The problem:
Through the last line of the entries, please copy every line exactly, starting with the one that contains "orange bell [563,192,606,252] ->".

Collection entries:

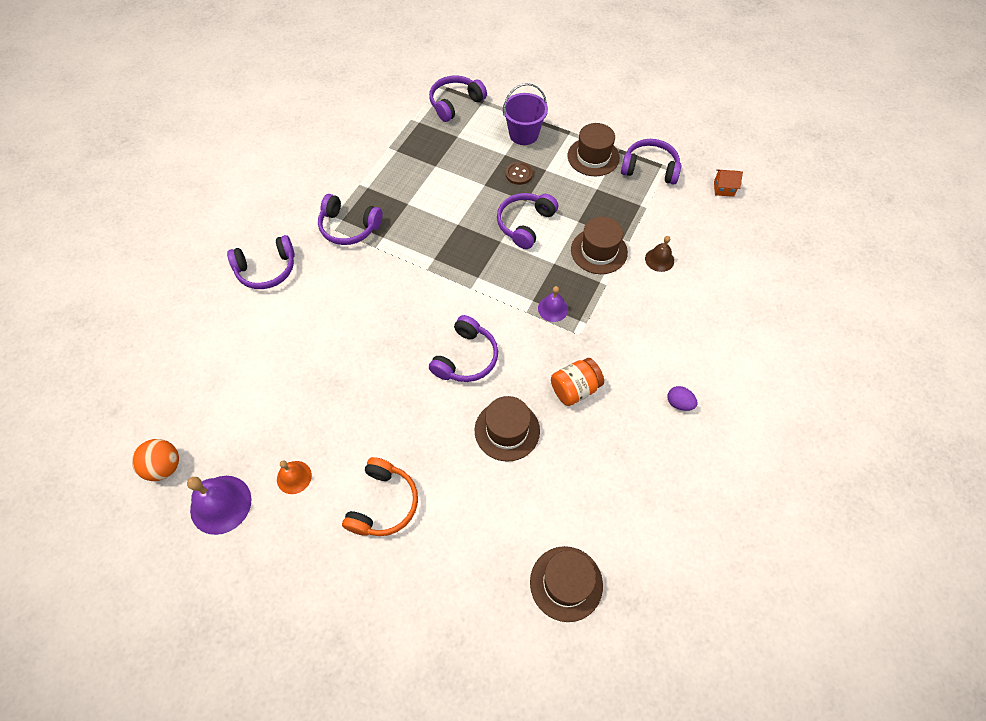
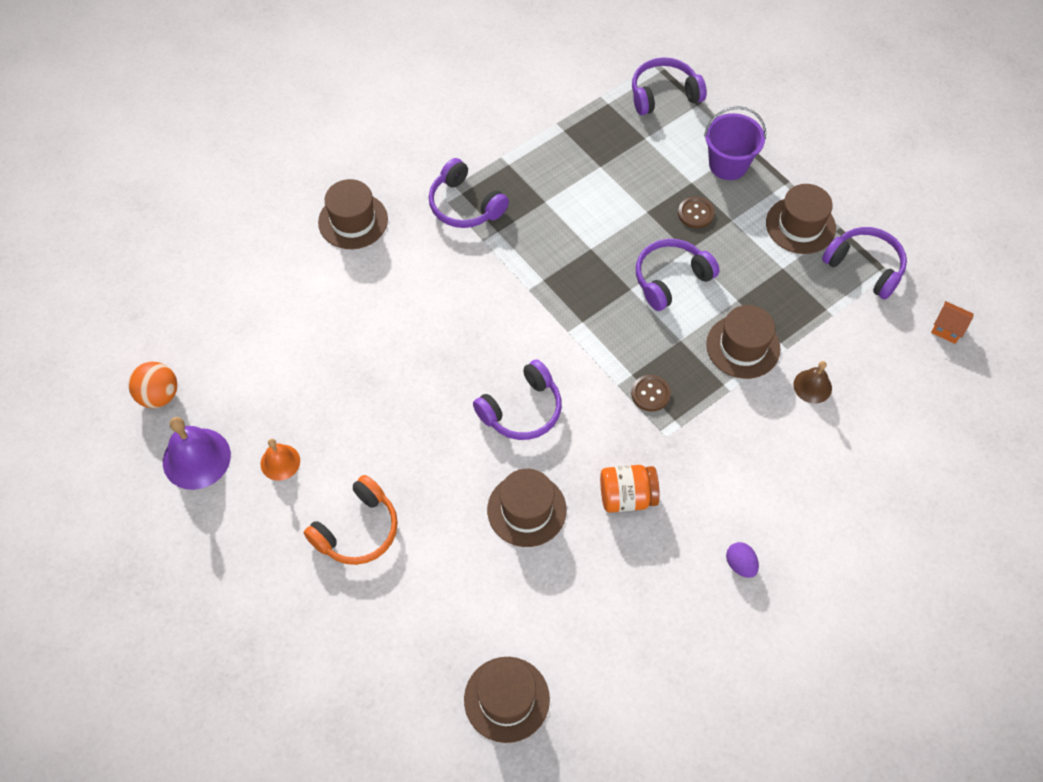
camera: 25 degrees right, 0 degrees up
purple headphones [227,235,295,289] -> brown hat [318,179,388,249]
purple bell [538,286,568,322] -> brown button [631,375,671,412]

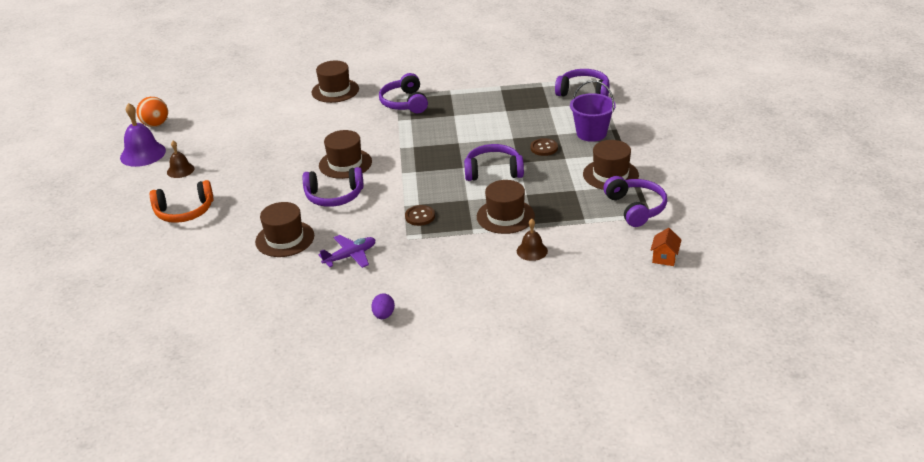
camera: 35 degrees right, 25 degrees down
orange bell [261,439,300,481] -> brown bell [167,141,194,178]
brown hat [464,657,550,743] -> brown hat moved to [319,130,372,179]
orange jar [600,465,660,513] -> purple plane [318,235,375,268]
orange house [931,301,974,344] -> orange house turned 45 degrees clockwise [650,228,681,266]

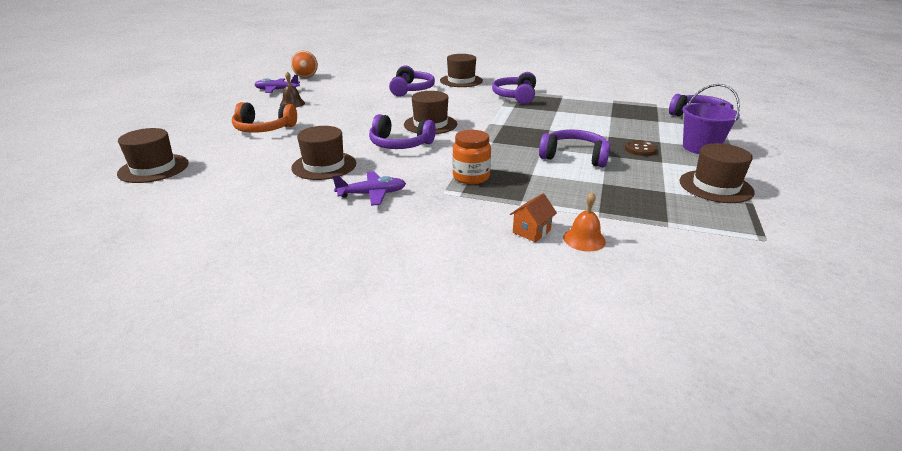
camera: 20 degrees right, 5 degrees down
purple bell [120,103,166,167] -> purple plane [254,75,300,93]
purple egg [371,293,395,319] -> none
brown button [405,205,435,226] -> orange jar [453,130,491,184]
brown hat [477,180,535,234] -> brown hat moved to [117,128,189,183]
brown bell [517,219,548,261] -> orange bell [563,192,606,252]
purple headphones [603,176,667,227] -> purple headphones moved to [389,65,435,97]
orange house [650,228,681,266] -> orange house moved to [510,193,557,242]

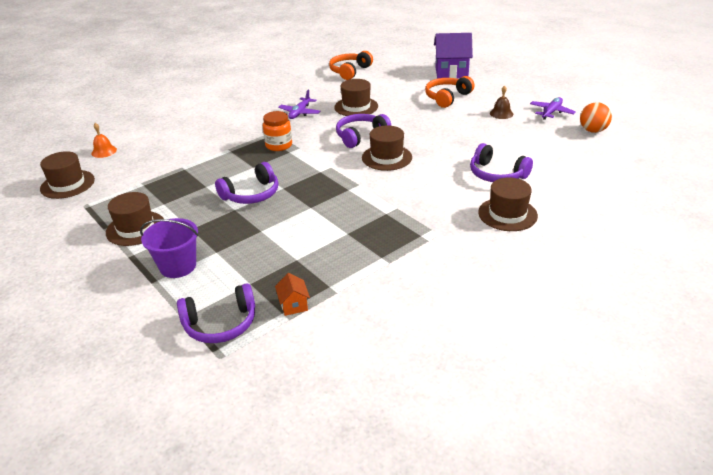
camera: 125 degrees right, 5 degrees up
brown hat [117,128,189,183] -> brown hat moved to [40,151,95,199]
purple headphones [492,72,536,104] -> none
orange house [510,193,557,242] -> orange house moved to [275,273,310,316]
orange bell [563,192,606,252] -> orange bell moved to [91,123,117,158]
brown button [625,140,658,156] -> none
none -> orange headphones [329,51,373,80]
none -> purple house [434,33,473,79]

Answer to this task:
orange bell [563,192,606,252] -> orange bell moved to [91,123,117,158]
brown button [625,140,658,156] -> none
none -> orange headphones [329,51,373,80]
none -> purple house [434,33,473,79]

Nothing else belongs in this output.